> Short task: Rewrite all the items below as a numbered list, skipping any blank lines. Leave the pictures out.

> Source records:
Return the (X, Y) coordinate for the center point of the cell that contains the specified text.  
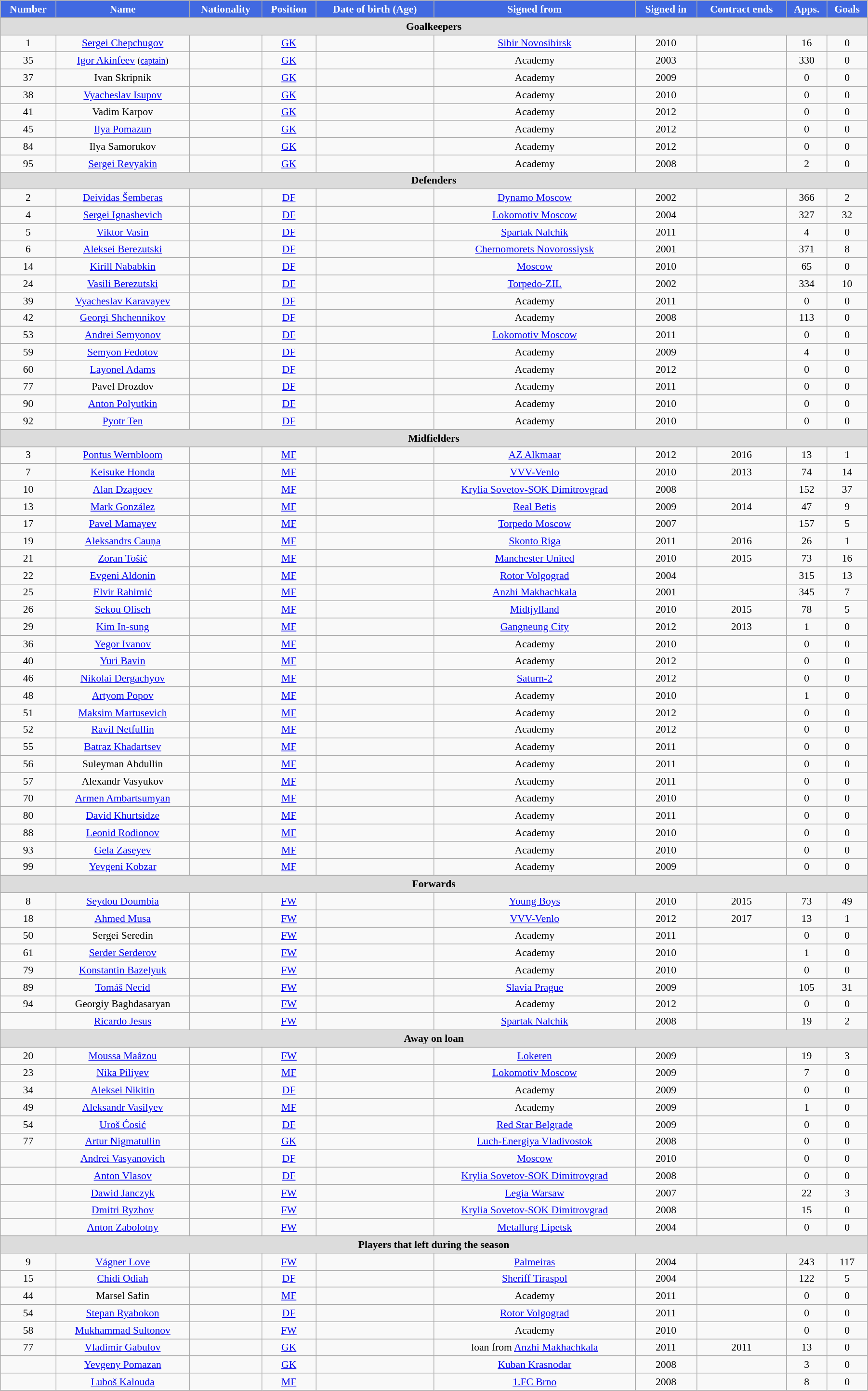
Maksim Martusevich (122, 713)
Artur Nigmatullin (122, 1142)
Kim In-sung (122, 627)
Pyotr Ten (122, 421)
78 (806, 610)
25 (28, 592)
Anton Zabolotny (122, 1228)
Armen Ambartsumyan (122, 799)
Andrei Vasyanovich (122, 1159)
Skonto Riga (535, 541)
334 (806, 284)
46 (28, 679)
Ravil Netfullin (122, 730)
Vágner Love (122, 1262)
45 (28, 130)
Number (28, 9)
243 (806, 1262)
Semyon Fedotov (122, 353)
152 (806, 490)
70 (28, 799)
Suleyman Abdullin (122, 764)
2017 (741, 919)
Alexandr Vasyukov (122, 781)
Apps. (806, 9)
Gela Zaseyev (122, 850)
Luch-Energiya Vladivostok (535, 1142)
Georgi Shchennikov (122, 318)
58 (28, 1330)
6 (28, 250)
80 (28, 816)
113 (806, 318)
Dmitri Ryzhov (122, 1210)
Mukhammad Sultonov (122, 1330)
31 (847, 987)
Date of birth (Age) (375, 9)
17 (28, 524)
Serder Serderov (122, 953)
David Khurtsidze (122, 816)
23 (28, 1073)
21 (28, 558)
Batraz Khadartsev (122, 747)
Manchester United (535, 558)
Midfielders (434, 438)
105 (806, 987)
Vyacheslav Karavayev (122, 301)
Red Star Belgrade (535, 1125)
Luboš Kalouda (122, 1382)
Pavel Drozdov (122, 387)
Ricardo Jesus (122, 1022)
Anton Polyutkin (122, 404)
Stepan Ryabokon (122, 1314)
38 (28, 95)
Torpedo-ZIL (535, 284)
47 (806, 507)
Sergei Seredin (122, 936)
Sekou Oliseh (122, 610)
29 (28, 627)
52 (28, 730)
41 (28, 112)
Ilya Pomazun (122, 130)
117 (847, 1262)
Deividas Šemberas (122, 198)
Real Betis (535, 507)
330 (806, 61)
59 (28, 353)
327 (806, 215)
Goals (847, 9)
Kirill Nababkin (122, 267)
48 (28, 696)
345 (806, 592)
18 (28, 919)
44 (28, 1296)
371 (806, 250)
Saturn-2 (535, 679)
55 (28, 747)
Pontus Wernbloom (122, 455)
60 (28, 369)
Signed in (666, 9)
39 (28, 301)
20 (28, 1056)
Viktor Vasin (122, 232)
Igor Akinfeev (captain) (122, 61)
Ivan Skripnik (122, 78)
Leonid Rodionov (122, 833)
Sergei Chepchugov (122, 43)
Slavia Prague (535, 987)
Mark González (122, 507)
Layonel Adams (122, 369)
57 (28, 781)
AZ Alkmaar (535, 455)
Nika Piliyev (122, 1073)
36 (28, 644)
1.FC Brno (535, 1382)
Artyom Popov (122, 696)
51 (28, 713)
Konstantin Bazelyuk (122, 970)
Kuban Krasnodar (535, 1365)
35 (28, 61)
Evgeni Aldonin (122, 576)
Vladimir Gabulov (122, 1348)
Ahmed Musa (122, 919)
Gangneung City (535, 627)
Alan Dzagoev (122, 490)
Name (122, 9)
Signed from (535, 9)
Chernomorets Novorossiysk (535, 250)
56 (28, 764)
Moussa Maâzou (122, 1056)
42 (28, 318)
2003 (666, 61)
Aleksei Berezutski (122, 250)
Keisuke Honda (122, 473)
Dynamo Moscow (535, 198)
Away on loan (434, 1039)
2014 (741, 507)
92 (28, 421)
Midtjylland (535, 610)
Elvir Rahimić (122, 592)
Seydou Doumbia (122, 902)
Vyacheslav Isupov (122, 95)
Dawid Janczyk (122, 1193)
Players that left during the season (434, 1245)
34 (28, 1091)
Sergei Revyakin (122, 164)
Yuri Bavin (122, 661)
Chidi Odiah (122, 1279)
Young Boys (535, 902)
Goalkeepers (434, 26)
Pavel Mamayev (122, 524)
88 (28, 833)
Zoran Tošić (122, 558)
99 (28, 867)
Metallurg Lipetsk (535, 1228)
Position (289, 9)
90 (28, 404)
Uroš Ćosić (122, 1125)
Anton Vlasov (122, 1176)
366 (806, 198)
Aleksandr Vasilyev (122, 1107)
Georgiy Baghdasaryan (122, 1004)
Sergei Ignashevich (122, 215)
Sheriff Tiraspol (535, 1279)
Nikolai Dergachyov (122, 679)
74 (806, 473)
loan from Anzhi Makhachkala (535, 1348)
315 (806, 576)
Vadim Karpov (122, 112)
89 (28, 987)
Marsel Safin (122, 1296)
Legia Warsaw (535, 1193)
95 (28, 164)
Palmeiras (535, 1262)
53 (28, 335)
84 (28, 146)
93 (28, 850)
Vasili Berezutski (122, 284)
Forwards (434, 884)
122 (806, 1279)
65 (806, 267)
Tomáš Necid (122, 987)
Contract ends (741, 9)
Torpedo Moscow (535, 524)
Andrei Semyonov (122, 335)
Aleksandrs Cauņa (122, 541)
Defenders (434, 181)
Sibir Novosibirsk (535, 43)
Aleksei Nikitin (122, 1091)
40 (28, 661)
79 (28, 970)
Yevgeny Pomazan (122, 1365)
Anzhi Makhachkala (535, 592)
50 (28, 936)
157 (806, 524)
24 (28, 284)
Yegor Ivanov (122, 644)
61 (28, 953)
94 (28, 1004)
32 (847, 215)
Ilya Samorukov (122, 146)
Nationality (225, 9)
Lokeren (535, 1056)
Yevgeni Kobzar (122, 867)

> Task output:
1. Return the (X, Y) coordinate for the center point of the cell that contains the specified text.  
2. Maksim Martusevich (122, 713)
3. Artur Nigmatullin (122, 1142)
4. Kim In-sung (122, 627)
5. Pyotr Ten (122, 421)
6. 78 (806, 610)
7. 25 (28, 592)
8. Anton Zabolotny (122, 1228)
9. Armen Ambartsumyan (122, 799)
10. Andrei Vasyanovich (122, 1159)
11. Skonto Riga (535, 541)
12. 334 (806, 284)
13. 46 (28, 679)
14. Ravil Netfullin (122, 730)
15. Vágner Love (122, 1262)
16. 45 (28, 130)
17. Number (28, 9)
18. 243 (806, 1262)
19. Semyon Fedotov (122, 353)
20. 152 (806, 490)
21. 70 (28, 799)
22. Suleyman Abdullin (122, 764)
23. 2017 (741, 919)
24. Alexandr Vasyukov (122, 781)
25. Apps. (806, 9)
26. Gela Zaseyev (122, 850)
27. Luch-Energiya Vladivostok (535, 1142)
28. Georgi Shchennikov (122, 318)
29. 58 (28, 1330)
30. 6 (28, 250)
31. 80 (28, 816)
32. 113 (806, 318)
33. Dmitri Ryzhov (122, 1210)
34. Mukhammad Sultonov (122, 1330)
35. 31 (847, 987)
36. Date of birth (Age) (375, 9)
37. 17 (28, 524)
38. Serder Serderov (122, 953)
39. David Khurtsidze (122, 816)
40. 23 (28, 1073)
41. 21 (28, 558)
42. Batraz Khadartsev (122, 747)
43. Manchester United (535, 558)
44. Midfielders (434, 438)
45. 105 (806, 987)
46. Vyacheslav Karavayev (122, 301)
47. Red Star Belgrade (535, 1125)
48. Luboš Kalouda (122, 1382)
49. Pavel Drozdov (122, 387)
50. Ricardo Jesus (122, 1022)
51. Anton Polyutkin (122, 404)
52. Stepan Ryabokon (122, 1314)
53. 38 (28, 95)
54. Torpedo-ZIL (535, 284)
55. 47 (806, 507)
56. Sergei Seredin (122, 936)
57. Sekou Oliseh (122, 610)
58. 29 (28, 627)
59. 52 (28, 730)
60. 41 (28, 112)
61. Ilya Pomazun (122, 130)
62. 117 (847, 1262)
63. Deividas Šemberas (122, 198)
64. Real Betis (535, 507)
65. 330 (806, 61)
66. 59 (28, 353)
67. 327 (806, 215)
68. Goals (847, 9)
69. Kirill Nababkin (122, 267)
70. 48 (28, 696)
71. 345 (806, 592)
72. 18 (28, 919)
73. 44 (28, 1296)
74. 371 (806, 250)
75. Saturn-2 (535, 679)
76. 55 (28, 747)
77. Pontus Wernbloom (122, 455)
78. 60 (28, 369)
79. Signed in (666, 9)
80. 39 (28, 301)
81. 20 (28, 1056)
82. Viktor Vasin (122, 232)
83. Igor Akinfeev (captain) (122, 61)
84. Ivan Skripnik (122, 78)
85. Leonid Rodionov (122, 833)
86. Sergei Chepchugov (122, 43)
87. Slavia Prague (535, 987)
88. Mark González (122, 507)
89. Layonel Adams (122, 369)
90. 57 (28, 781)
91. AZ Alkmaar (535, 455)
92. Nika Piliyev (122, 1073)
93. 36 (28, 644)
94. 1.FC Brno (535, 1382)
95. Artyom Popov (122, 696)
96. 51 (28, 713)
97. Konstantin Bazelyuk (122, 970)
98. Kuban Krasnodar (535, 1365)
99. 35 (28, 61)
100. Evgeni Aldonin (122, 576)
101. Vladimir Gabulov (122, 1348)
102. Ahmed Musa (122, 919)
103. Gangneung City (535, 627)
104. Alan Dzagoev (122, 490)
105. Name (122, 9)
106. Signed from (535, 9)
107. Chernomorets Novorossiysk (535, 250)
108. 56 (28, 764)
109. Moussa Maâzou (122, 1056)
110. 42 (28, 318)
111. 2003 (666, 61)
112. Aleksei Berezutski (122, 250)
113. Keisuke Honda (122, 473)
114. Dynamo Moscow (535, 198)
115. Away on loan (434, 1039)
116. 2014 (741, 507)
117. 92 (28, 421)
118. Midtjylland (535, 610)
119. Elvir Rahimić (122, 592)
120. Seydou Doumbia (122, 902)
121. Vyacheslav Isupov (122, 95)
122. Dawid Janczyk (122, 1193)
123. Players that left during the season (434, 1245)
124. 34 (28, 1091)
125. Sergei Revyakin (122, 164)
126. Yuri Bavin (122, 661)
127. Chidi Odiah (122, 1279)
128. Young Boys (535, 902)
129. Goalkeepers (434, 26)
130. Pavel Mamayev (122, 524)
131. 88 (28, 833)
132. Zoran Tošić (122, 558)
133. 99 (28, 867)
134. Metallurg Lipetsk (535, 1228)
135. Position (289, 9)
136. 90 (28, 404)
137. Uroš Ćosić (122, 1125)
138. Anton Vlasov (122, 1176)
139. 366 (806, 198)
140. Aleksandr Vasilyev (122, 1107)
141. Georgiy Baghdasaryan (122, 1004)
142. Sergei Ignashevich (122, 215)
143. Sheriff Tiraspol (535, 1279)
144. Nikolai Dergachyov (122, 679)
145. 74 (806, 473)
146. loan from Anzhi Makhachkala (535, 1348)
147. 315 (806, 576)
148. Vadim Karpov (122, 112)
149. 89 (28, 987)
150. Marsel Safin (122, 1296)
151. Legia Warsaw (535, 1193)
152. 95 (28, 164)
153. Palmeiras (535, 1262)
154. 53 (28, 335)
155. 84 (28, 146)
156. 93 (28, 850)
157. Vasili Berezutski (122, 284)
158. Forwards (434, 884)
159. 122 (806, 1279)
160. 65 (806, 267)
161. Tomáš Necid (122, 987)
162. Contract ends (741, 9)
163. Torpedo Moscow (535, 524)
164. Andrei Semyonov (122, 335)
165. Aleksandrs Cauņa (122, 541)
166. Defenders (434, 181)
167. Sibir Novosibirsk (535, 43)
168. Aleksei Nikitin (122, 1091)
169. 40 (28, 661)
170. 79 (28, 970)
171. Yevgeny Pomazan (122, 1365)
172. Anzhi Makhachkala (535, 592)
173. 50 (28, 936)
174. 157 (806, 524)
175. 24 (28, 284)
176. Yegor Ivanov (122, 644)
177. 61 (28, 953)
178. 94 (28, 1004)
179. 32 (847, 215)
180. Ilya Samorukov (122, 146)
181. Nationality (225, 9)
182. Lokeren (535, 1056)
183. Yevgeni Kobzar (122, 867)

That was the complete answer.